### The task
In your reply, reproduce the lines from the first one below to the line containing "yellow arrow: moved", inclusive, exactly as they stand.

┌──

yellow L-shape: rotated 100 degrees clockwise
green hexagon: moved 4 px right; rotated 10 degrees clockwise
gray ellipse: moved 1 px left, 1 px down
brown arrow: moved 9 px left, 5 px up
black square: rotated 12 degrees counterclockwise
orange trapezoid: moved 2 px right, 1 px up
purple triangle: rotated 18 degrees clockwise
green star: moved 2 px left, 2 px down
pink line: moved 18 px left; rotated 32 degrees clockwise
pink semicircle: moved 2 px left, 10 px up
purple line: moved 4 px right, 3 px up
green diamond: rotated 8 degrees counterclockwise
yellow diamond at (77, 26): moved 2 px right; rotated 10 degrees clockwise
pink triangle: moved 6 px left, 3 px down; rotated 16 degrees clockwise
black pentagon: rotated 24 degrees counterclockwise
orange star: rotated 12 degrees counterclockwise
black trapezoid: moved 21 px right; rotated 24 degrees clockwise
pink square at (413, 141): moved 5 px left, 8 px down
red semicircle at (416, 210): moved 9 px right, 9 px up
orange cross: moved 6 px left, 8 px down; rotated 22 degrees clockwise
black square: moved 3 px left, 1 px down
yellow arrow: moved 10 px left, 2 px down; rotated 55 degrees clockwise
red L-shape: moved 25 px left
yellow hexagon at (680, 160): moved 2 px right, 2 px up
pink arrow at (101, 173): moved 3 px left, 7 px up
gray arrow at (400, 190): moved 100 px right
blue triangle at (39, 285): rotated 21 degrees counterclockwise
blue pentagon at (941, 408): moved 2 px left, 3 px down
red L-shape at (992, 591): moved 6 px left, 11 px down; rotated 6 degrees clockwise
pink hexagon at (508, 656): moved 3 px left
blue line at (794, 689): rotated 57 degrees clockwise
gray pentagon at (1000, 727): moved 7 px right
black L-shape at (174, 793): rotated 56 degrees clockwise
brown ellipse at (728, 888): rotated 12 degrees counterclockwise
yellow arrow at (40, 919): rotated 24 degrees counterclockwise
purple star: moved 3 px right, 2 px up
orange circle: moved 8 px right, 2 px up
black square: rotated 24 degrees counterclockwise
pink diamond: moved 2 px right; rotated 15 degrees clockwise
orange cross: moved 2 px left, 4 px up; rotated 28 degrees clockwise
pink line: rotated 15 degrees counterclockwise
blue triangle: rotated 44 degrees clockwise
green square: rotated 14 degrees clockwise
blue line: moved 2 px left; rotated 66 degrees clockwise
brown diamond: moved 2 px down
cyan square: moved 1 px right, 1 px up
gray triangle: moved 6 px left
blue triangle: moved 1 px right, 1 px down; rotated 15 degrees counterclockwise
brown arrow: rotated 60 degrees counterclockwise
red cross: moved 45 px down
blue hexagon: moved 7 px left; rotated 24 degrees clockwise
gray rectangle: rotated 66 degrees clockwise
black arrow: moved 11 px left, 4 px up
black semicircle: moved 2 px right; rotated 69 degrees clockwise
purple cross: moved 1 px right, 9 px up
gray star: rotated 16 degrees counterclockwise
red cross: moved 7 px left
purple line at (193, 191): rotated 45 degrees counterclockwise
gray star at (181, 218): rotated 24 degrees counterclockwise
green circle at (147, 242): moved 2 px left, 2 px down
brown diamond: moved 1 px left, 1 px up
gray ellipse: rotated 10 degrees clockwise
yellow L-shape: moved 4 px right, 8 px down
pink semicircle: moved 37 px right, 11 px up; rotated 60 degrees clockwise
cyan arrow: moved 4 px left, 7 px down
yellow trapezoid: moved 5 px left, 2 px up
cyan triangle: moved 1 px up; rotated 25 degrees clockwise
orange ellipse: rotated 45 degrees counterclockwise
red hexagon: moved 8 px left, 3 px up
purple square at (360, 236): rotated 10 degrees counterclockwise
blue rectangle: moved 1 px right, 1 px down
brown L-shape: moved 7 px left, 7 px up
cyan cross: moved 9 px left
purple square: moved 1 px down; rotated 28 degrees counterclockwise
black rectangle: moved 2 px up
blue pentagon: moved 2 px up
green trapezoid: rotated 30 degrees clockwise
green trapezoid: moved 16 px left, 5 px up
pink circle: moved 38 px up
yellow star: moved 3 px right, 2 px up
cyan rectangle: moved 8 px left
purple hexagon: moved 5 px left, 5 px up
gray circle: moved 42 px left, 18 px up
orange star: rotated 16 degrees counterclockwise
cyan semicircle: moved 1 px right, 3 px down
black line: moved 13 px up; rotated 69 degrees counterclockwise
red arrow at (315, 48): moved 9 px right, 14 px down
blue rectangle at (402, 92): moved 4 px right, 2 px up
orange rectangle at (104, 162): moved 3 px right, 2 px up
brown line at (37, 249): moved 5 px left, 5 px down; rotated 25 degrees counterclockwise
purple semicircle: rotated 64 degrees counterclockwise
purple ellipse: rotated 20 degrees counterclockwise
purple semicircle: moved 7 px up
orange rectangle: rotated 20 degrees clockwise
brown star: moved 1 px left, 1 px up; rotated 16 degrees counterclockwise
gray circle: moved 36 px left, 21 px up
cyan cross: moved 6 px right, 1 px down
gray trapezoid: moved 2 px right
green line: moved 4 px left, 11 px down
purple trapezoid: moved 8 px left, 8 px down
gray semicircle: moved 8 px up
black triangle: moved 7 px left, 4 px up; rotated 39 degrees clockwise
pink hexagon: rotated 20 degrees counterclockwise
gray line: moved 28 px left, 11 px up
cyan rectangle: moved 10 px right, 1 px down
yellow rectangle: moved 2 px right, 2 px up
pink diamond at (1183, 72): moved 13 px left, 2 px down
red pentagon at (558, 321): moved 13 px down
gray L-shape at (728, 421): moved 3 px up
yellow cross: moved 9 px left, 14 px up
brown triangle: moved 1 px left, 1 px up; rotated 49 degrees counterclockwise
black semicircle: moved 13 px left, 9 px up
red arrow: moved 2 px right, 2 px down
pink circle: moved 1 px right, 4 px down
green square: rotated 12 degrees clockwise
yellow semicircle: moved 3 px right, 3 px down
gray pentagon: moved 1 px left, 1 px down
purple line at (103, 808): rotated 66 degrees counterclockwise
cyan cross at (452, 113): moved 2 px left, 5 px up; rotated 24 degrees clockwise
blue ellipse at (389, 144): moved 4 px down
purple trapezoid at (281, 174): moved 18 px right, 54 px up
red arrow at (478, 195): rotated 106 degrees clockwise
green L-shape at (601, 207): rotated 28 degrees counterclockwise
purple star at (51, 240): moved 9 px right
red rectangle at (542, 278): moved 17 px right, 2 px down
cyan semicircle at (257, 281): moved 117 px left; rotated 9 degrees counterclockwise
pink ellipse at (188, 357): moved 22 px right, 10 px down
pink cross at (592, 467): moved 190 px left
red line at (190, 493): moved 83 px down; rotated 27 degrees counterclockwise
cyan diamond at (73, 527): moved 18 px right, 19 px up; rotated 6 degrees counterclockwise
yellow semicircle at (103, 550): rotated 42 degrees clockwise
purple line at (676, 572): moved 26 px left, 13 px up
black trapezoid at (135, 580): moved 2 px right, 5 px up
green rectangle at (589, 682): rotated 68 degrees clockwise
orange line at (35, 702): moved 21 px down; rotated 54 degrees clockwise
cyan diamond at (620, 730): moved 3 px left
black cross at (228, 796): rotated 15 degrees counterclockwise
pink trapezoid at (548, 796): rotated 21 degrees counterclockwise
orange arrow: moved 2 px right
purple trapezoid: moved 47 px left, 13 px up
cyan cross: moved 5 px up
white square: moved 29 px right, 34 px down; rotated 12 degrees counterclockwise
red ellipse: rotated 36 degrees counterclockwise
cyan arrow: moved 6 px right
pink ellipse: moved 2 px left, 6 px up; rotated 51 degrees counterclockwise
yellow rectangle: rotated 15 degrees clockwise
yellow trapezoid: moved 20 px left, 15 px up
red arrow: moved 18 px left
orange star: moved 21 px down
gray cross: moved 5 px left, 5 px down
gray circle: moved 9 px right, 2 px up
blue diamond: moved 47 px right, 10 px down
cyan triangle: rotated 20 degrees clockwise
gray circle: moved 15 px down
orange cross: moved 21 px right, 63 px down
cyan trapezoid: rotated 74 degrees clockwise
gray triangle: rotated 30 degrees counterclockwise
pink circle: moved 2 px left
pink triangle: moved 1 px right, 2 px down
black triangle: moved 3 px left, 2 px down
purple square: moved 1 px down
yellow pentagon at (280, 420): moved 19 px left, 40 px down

└──

### Answer box
yellow L-shape: rotated 100 degrees clockwise
green hexagon: moved 4 px right; rotated 10 degrees clockwise
gray ellipse: moved 1 px left, 1 px down
brown arrow: moved 9 px left, 5 px up
black square: rotated 12 degrees counterclockwise
orange trapezoid: moved 2 px right, 1 px up
purple triangle: rotated 18 degrees clockwise
green star: moved 2 px left, 2 px down
pink line: moved 18 px left; rotated 32 degrees clockwise
pink semicircle: moved 2 px left, 10 px up
purple line: moved 4 px right, 3 px up
green diamond: rotated 8 degrees counterclockwise
yellow diamond at (77, 26): moved 2 px right; rotated 10 degrees clockwise
pink triangle: moved 6 px left, 3 px down; rotated 16 degrees clockwise
black pentagon: rotated 24 degrees counterclockwise
orange star: rotated 12 degrees counterclockwise
black trapezoid: moved 21 px right; rotated 24 degrees clockwise
pink square at (413, 141): moved 5 px left, 8 px down
red semicircle at (416, 210): moved 9 px right, 9 px up
orange cross: moved 6 px left, 8 px down; rotated 22 degrees clockwise
black square: moved 3 px left, 1 px down
yellow arrow: moved 10 px left, 2 px down; rotated 55 degrees clockwise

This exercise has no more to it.